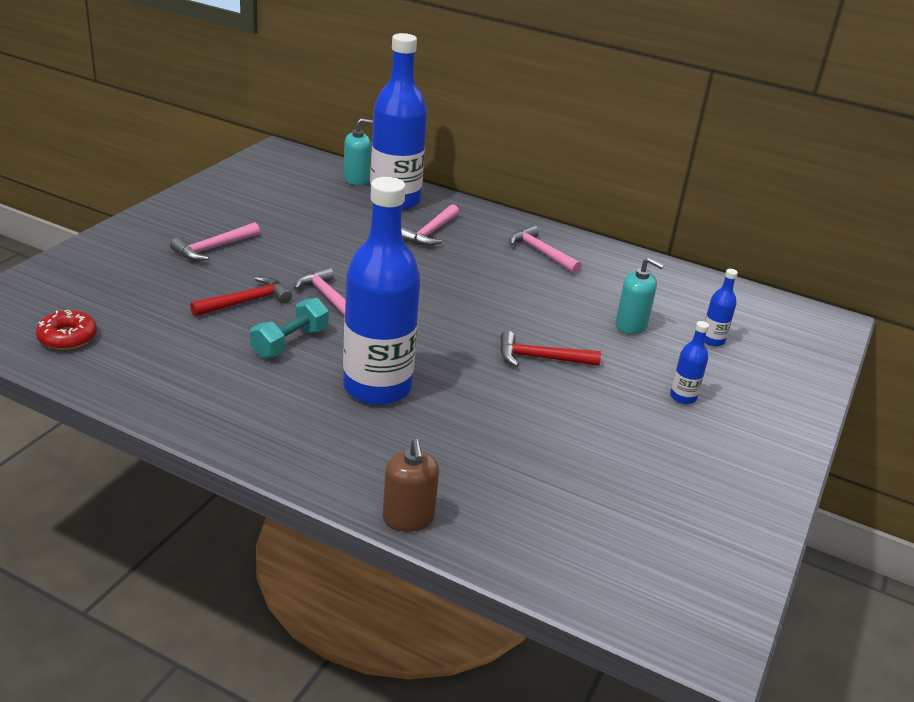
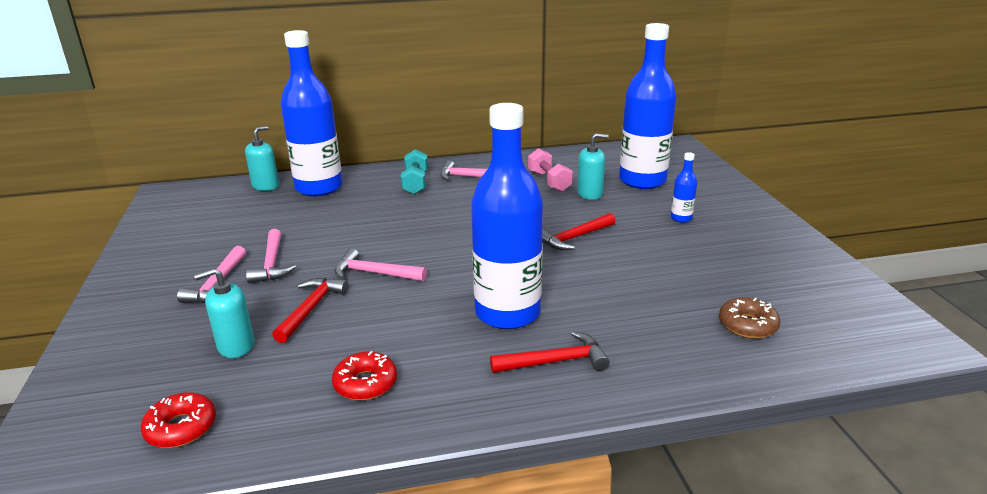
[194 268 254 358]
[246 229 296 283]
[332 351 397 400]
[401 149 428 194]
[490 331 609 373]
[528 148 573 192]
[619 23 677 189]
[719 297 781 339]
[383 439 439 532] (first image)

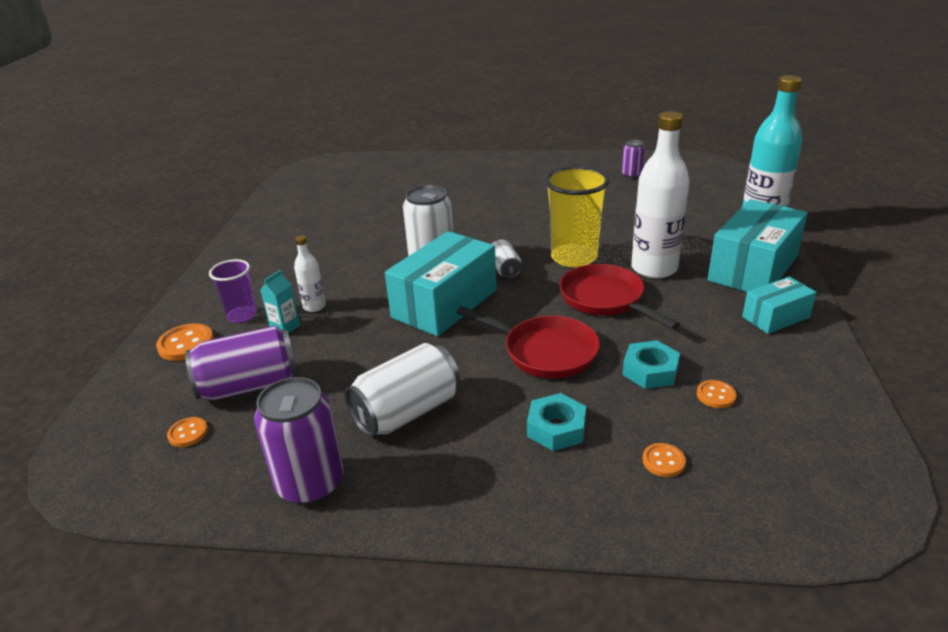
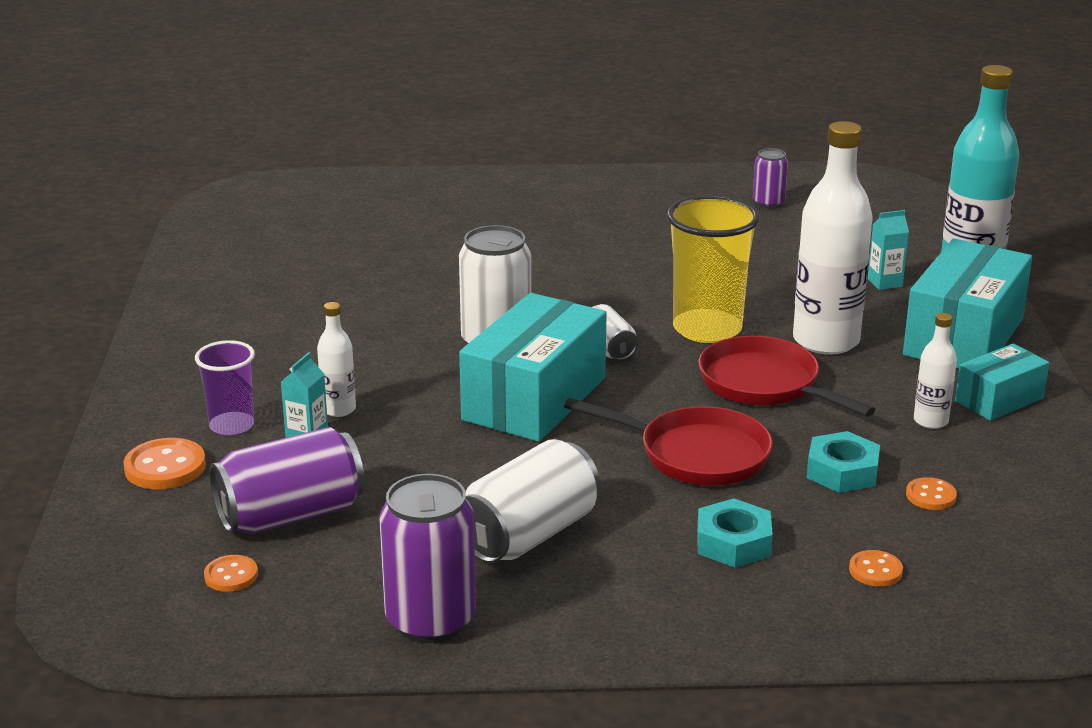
[867 210 909 290]
[914 313 957 429]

------------------------

**What is needed**: No pictures belong in the copy: reproduce exactly the lines above from the one that contains "[401 149 428 194]" through the last line of the entries.

**Written solution**:
[401 149 428 194]
[490 331 609 373]
[528 148 573 192]
[619 23 677 189]
[719 297 781 339]
[383 439 439 532] (first image)

[867 210 909 290]
[914 313 957 429]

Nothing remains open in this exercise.